[Source material]

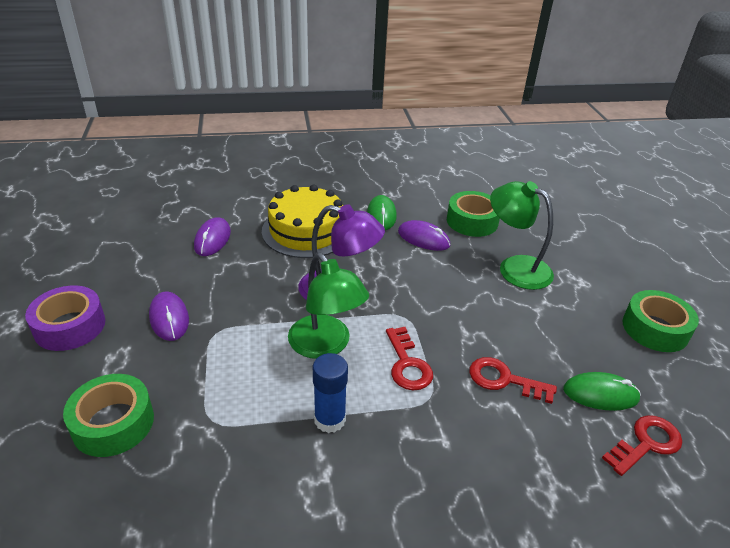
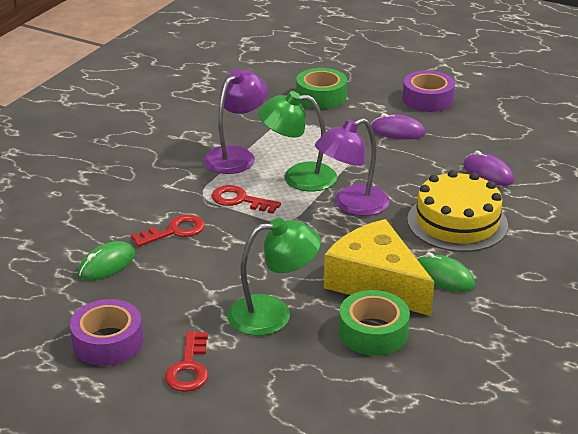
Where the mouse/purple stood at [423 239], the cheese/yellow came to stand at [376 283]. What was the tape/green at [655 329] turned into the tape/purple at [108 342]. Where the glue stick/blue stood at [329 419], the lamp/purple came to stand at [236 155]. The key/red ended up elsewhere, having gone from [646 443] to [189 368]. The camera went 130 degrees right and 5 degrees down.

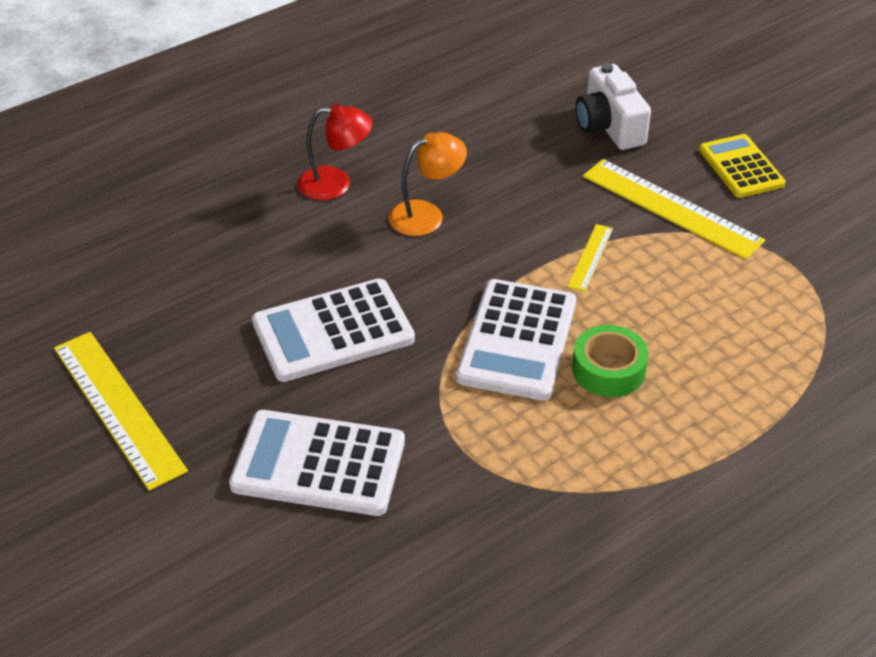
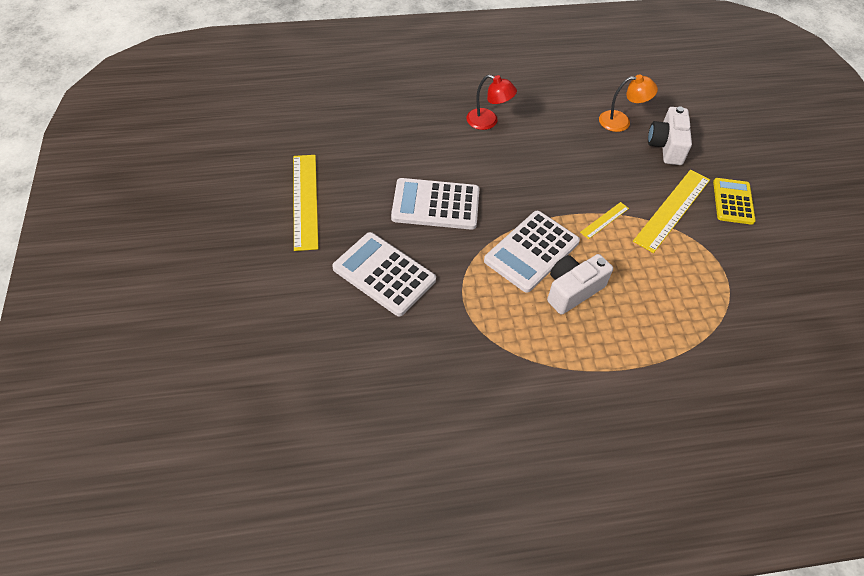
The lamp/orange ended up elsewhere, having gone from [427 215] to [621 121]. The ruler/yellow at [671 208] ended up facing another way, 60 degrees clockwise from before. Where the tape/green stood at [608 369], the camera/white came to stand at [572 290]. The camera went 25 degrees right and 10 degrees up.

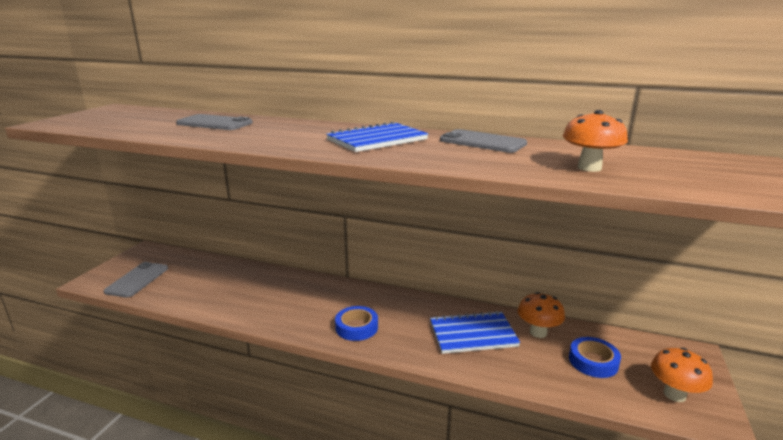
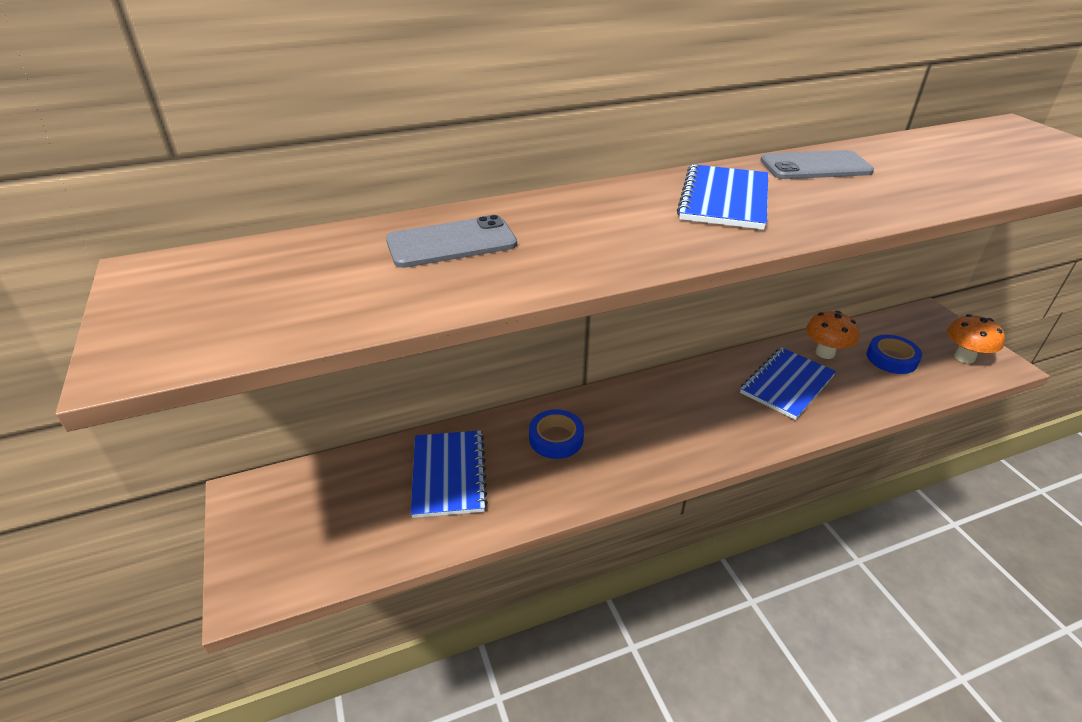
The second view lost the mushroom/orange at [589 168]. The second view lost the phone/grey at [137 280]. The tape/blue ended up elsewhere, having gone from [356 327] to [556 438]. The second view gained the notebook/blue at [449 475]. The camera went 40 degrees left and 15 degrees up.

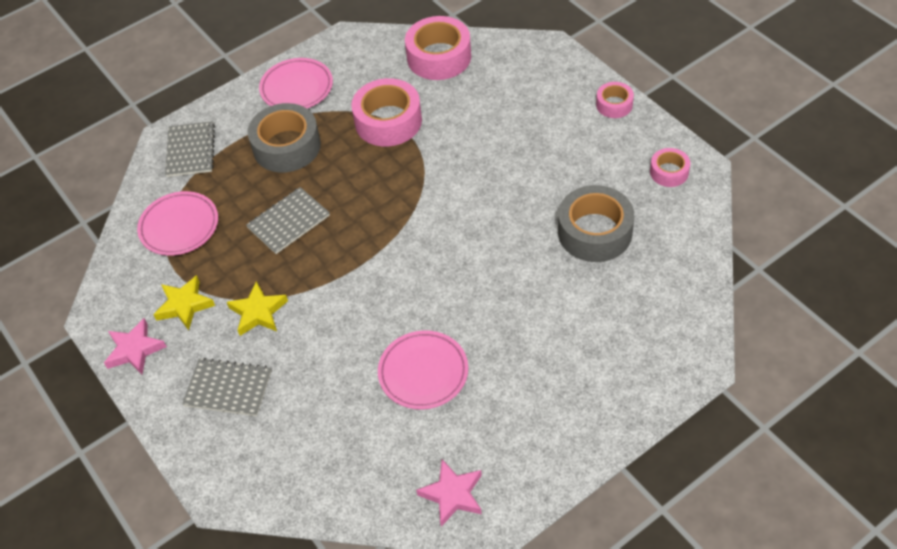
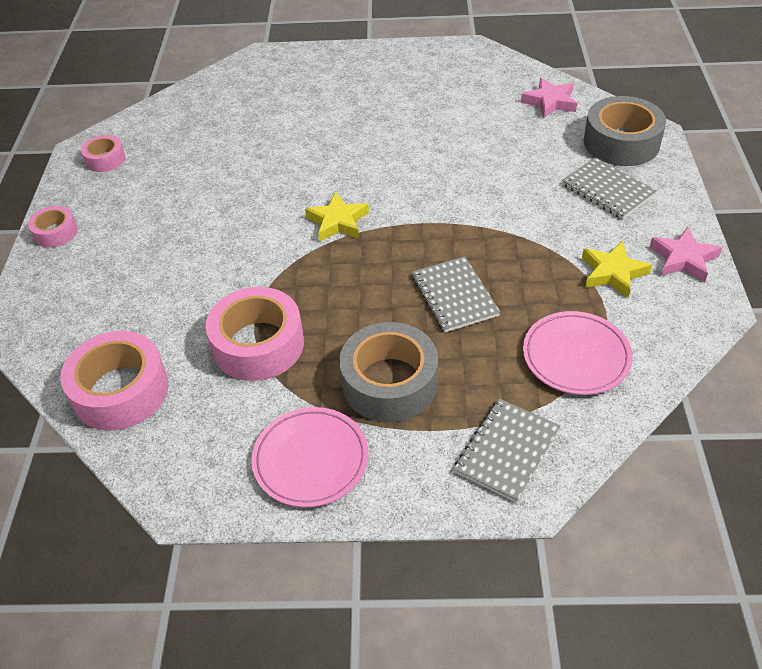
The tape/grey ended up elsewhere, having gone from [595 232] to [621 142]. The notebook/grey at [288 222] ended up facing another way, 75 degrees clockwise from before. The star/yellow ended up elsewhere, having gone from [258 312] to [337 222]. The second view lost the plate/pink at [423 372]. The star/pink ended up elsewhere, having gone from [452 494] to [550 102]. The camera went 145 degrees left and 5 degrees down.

[Exercise requirements] All of the lines above should be printed exactly, minus the pictures.

[Written response]
Where the mouse/purple stood at [423 239], the cheese/yellow came to stand at [376 283]. What was the tape/green at [655 329] turned into the tape/purple at [108 342]. Where the glue stick/blue stood at [329 419], the lamp/purple came to stand at [236 155]. The key/red ended up elsewhere, having gone from [646 443] to [189 368]. The camera went 130 degrees right and 5 degrees down.

The lamp/orange ended up elsewhere, having gone from [427 215] to [621 121]. The ruler/yellow at [671 208] ended up facing another way, 60 degrees clockwise from before. Where the tape/green stood at [608 369], the camera/white came to stand at [572 290]. The camera went 25 degrees right and 10 degrees up.

The second view lost the mushroom/orange at [589 168]. The second view lost the phone/grey at [137 280]. The tape/blue ended up elsewhere, having gone from [356 327] to [556 438]. The second view gained the notebook/blue at [449 475]. The camera went 40 degrees left and 15 degrees up.

The tape/grey ended up elsewhere, having gone from [595 232] to [621 142]. The notebook/grey at [288 222] ended up facing another way, 75 degrees clockwise from before. The star/yellow ended up elsewhere, having gone from [258 312] to [337 222]. The second view lost the plate/pink at [423 372]. The star/pink ended up elsewhere, having gone from [452 494] to [550 102]. The camera went 145 degrees left and 5 degrees down.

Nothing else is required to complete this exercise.